▶ Goal of the exercise: Give back every line of the material exactly. Skip the pictures.

▶ Provided material:
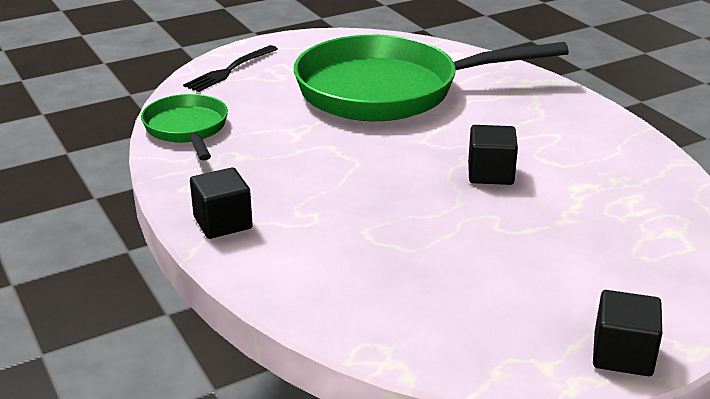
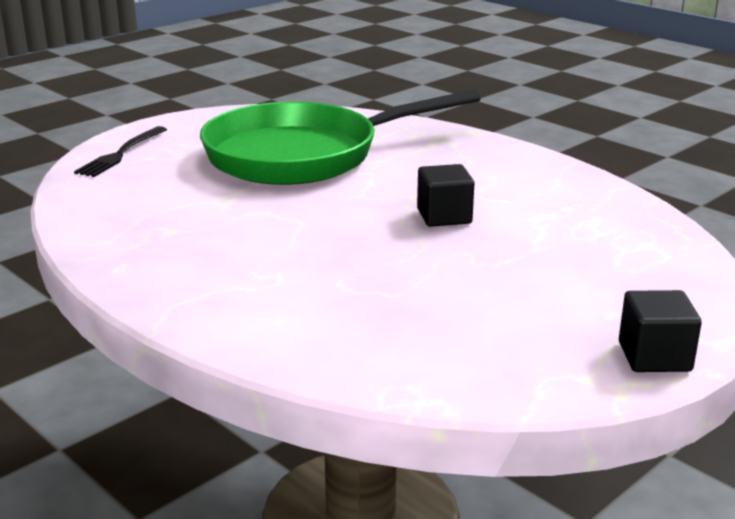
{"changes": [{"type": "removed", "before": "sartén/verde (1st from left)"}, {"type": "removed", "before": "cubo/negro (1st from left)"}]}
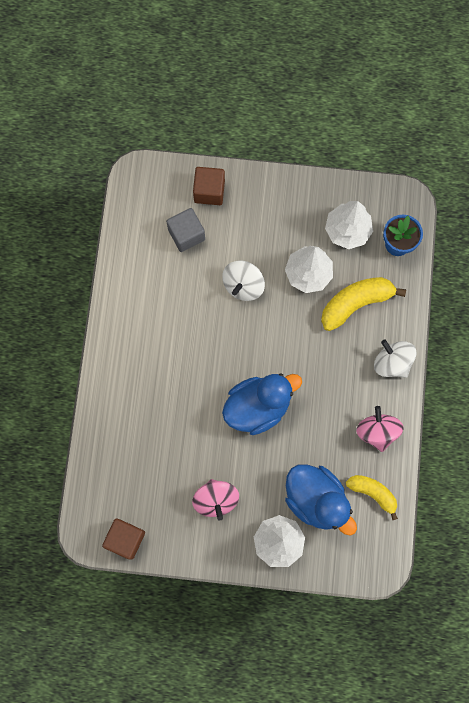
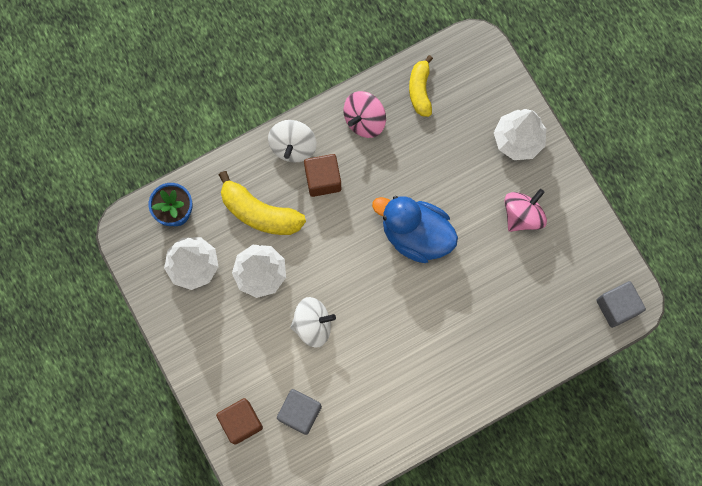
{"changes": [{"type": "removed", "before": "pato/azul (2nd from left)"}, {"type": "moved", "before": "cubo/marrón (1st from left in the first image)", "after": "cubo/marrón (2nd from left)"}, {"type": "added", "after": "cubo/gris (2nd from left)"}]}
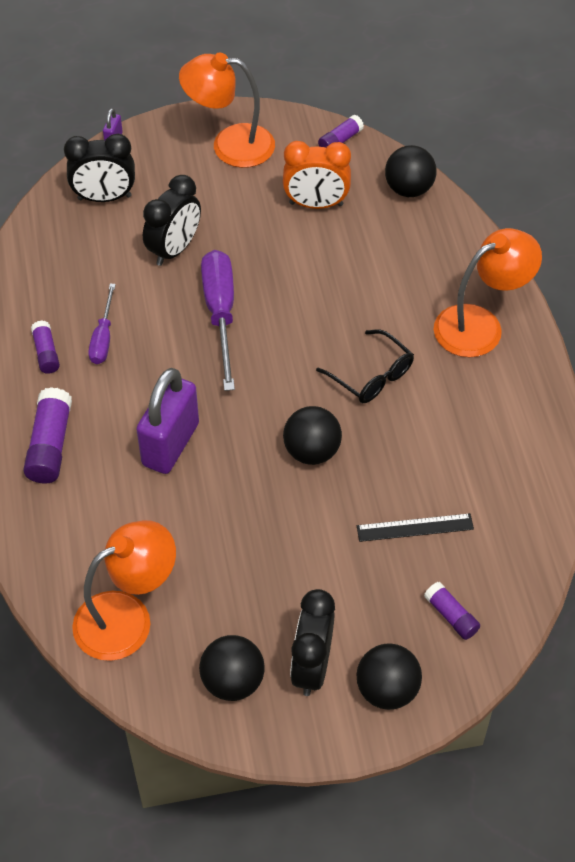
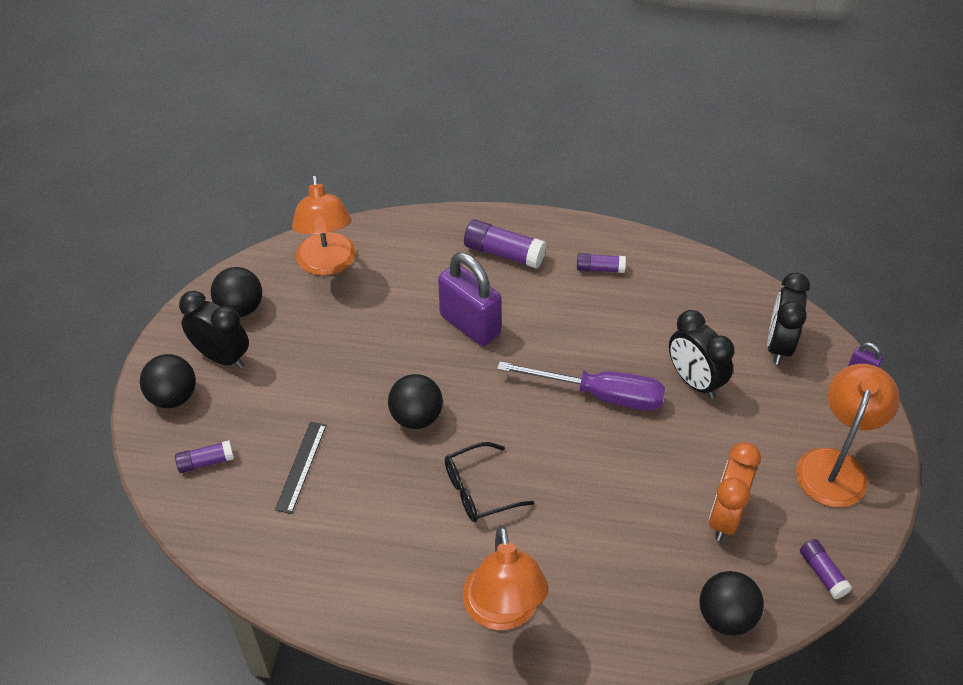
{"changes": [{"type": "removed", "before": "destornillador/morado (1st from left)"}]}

▶ Response box:
{"changes": [{"type": "removed", "before": "sartén/verde (1st from left)"}, {"type": "removed", "before": "cubo/negro (1st from left)"}]}
{"changes": [{"type": "removed", "before": "pato/azul (2nd from left)"}, {"type": "moved", "before": "cubo/marrón (1st from left in the first image)", "after": "cubo/marrón (2nd from left)"}, {"type": "added", "after": "cubo/gris (2nd from left)"}]}
{"changes": [{"type": "removed", "before": "destornillador/morado (1st from left)"}]}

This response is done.